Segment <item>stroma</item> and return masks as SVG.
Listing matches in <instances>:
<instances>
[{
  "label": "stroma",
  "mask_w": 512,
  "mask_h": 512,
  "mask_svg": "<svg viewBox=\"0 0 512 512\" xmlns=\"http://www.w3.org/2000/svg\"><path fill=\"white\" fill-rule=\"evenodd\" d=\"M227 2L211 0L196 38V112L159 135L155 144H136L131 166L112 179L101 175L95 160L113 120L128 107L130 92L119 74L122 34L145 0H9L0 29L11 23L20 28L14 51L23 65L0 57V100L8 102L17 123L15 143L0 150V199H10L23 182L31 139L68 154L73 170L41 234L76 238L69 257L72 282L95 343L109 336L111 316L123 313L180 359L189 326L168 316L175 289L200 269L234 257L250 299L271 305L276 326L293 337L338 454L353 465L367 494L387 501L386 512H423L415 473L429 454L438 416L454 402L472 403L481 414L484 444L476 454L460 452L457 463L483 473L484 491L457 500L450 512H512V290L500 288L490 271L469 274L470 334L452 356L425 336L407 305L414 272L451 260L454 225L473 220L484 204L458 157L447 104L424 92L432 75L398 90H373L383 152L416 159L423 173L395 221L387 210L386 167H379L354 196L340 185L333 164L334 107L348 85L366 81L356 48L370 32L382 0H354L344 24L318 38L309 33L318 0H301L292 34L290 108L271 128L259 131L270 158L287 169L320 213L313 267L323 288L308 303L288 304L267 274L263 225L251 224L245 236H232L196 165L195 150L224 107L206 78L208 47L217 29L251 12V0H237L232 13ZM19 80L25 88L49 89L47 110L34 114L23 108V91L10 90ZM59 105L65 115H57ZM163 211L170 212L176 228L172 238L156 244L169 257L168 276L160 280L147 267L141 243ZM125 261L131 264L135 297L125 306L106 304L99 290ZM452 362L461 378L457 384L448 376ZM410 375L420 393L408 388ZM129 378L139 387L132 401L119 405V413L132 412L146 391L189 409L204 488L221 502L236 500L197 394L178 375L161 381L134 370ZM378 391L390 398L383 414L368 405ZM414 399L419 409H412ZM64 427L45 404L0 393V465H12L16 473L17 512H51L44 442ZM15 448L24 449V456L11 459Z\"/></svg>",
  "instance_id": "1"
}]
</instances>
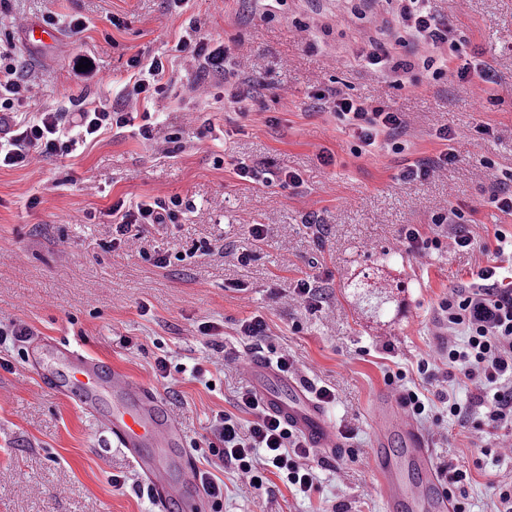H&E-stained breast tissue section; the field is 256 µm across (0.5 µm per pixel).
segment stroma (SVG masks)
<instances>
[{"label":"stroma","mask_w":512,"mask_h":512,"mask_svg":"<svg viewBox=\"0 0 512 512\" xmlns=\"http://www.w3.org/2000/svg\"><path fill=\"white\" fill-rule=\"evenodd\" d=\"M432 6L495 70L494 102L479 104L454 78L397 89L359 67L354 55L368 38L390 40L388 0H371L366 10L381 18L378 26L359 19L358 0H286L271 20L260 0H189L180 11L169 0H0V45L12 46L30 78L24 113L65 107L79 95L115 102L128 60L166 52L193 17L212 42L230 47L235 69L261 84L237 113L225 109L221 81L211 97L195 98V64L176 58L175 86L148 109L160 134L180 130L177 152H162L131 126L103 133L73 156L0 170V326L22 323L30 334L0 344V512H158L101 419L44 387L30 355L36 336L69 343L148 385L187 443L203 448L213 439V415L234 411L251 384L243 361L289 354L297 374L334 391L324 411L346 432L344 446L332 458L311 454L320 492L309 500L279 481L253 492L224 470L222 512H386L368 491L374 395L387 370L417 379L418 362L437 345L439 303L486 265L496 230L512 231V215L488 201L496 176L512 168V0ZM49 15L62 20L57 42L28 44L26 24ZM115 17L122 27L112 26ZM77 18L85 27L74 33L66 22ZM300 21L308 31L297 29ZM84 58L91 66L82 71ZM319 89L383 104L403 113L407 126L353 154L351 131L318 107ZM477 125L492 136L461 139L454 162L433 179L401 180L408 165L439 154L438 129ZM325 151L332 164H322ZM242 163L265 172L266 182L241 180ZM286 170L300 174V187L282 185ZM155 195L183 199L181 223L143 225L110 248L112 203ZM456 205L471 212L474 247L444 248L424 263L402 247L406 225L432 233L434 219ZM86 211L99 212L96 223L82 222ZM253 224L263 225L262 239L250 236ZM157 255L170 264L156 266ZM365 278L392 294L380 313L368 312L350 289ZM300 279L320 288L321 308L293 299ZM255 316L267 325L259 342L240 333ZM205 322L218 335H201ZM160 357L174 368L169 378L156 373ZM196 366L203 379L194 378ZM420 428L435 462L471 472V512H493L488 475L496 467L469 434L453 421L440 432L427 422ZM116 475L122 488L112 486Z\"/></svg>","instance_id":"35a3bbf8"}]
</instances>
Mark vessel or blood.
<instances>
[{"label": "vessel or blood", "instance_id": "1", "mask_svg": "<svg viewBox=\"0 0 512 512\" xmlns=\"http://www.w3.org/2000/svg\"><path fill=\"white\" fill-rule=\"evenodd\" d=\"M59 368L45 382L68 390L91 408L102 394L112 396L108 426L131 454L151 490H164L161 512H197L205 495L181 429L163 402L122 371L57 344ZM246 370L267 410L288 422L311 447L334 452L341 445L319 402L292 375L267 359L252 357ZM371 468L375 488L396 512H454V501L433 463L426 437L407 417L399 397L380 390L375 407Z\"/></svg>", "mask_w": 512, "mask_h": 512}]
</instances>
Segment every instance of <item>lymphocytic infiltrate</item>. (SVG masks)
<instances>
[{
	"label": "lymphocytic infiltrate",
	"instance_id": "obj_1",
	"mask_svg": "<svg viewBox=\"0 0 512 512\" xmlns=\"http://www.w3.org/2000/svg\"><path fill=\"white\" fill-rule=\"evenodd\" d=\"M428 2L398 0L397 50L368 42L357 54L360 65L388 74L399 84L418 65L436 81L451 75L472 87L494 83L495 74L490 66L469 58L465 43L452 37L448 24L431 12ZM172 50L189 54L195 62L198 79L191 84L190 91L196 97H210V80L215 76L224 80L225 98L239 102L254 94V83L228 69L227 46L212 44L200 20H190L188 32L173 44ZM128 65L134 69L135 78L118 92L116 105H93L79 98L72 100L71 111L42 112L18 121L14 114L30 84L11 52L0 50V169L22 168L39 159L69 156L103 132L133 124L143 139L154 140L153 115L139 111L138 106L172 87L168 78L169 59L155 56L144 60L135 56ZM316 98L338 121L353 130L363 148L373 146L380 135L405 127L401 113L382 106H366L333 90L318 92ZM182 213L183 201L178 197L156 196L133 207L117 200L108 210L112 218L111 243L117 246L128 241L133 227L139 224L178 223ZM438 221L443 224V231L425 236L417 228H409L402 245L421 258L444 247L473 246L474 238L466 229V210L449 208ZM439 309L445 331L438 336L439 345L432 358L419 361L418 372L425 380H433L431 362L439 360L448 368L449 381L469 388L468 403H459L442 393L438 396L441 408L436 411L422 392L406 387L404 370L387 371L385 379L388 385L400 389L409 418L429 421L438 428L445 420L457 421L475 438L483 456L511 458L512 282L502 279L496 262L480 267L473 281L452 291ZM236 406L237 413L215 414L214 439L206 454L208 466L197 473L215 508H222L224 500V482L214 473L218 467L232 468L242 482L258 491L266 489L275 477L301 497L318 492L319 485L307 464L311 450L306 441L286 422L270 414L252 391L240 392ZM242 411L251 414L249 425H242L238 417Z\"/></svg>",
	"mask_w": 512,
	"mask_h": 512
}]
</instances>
------------------------------------------------------------------------
▶ **The exercise**: Look through the entries above and report the number of lines that contain "vessel". Write only the number.

▶ **Exercise answer**: 2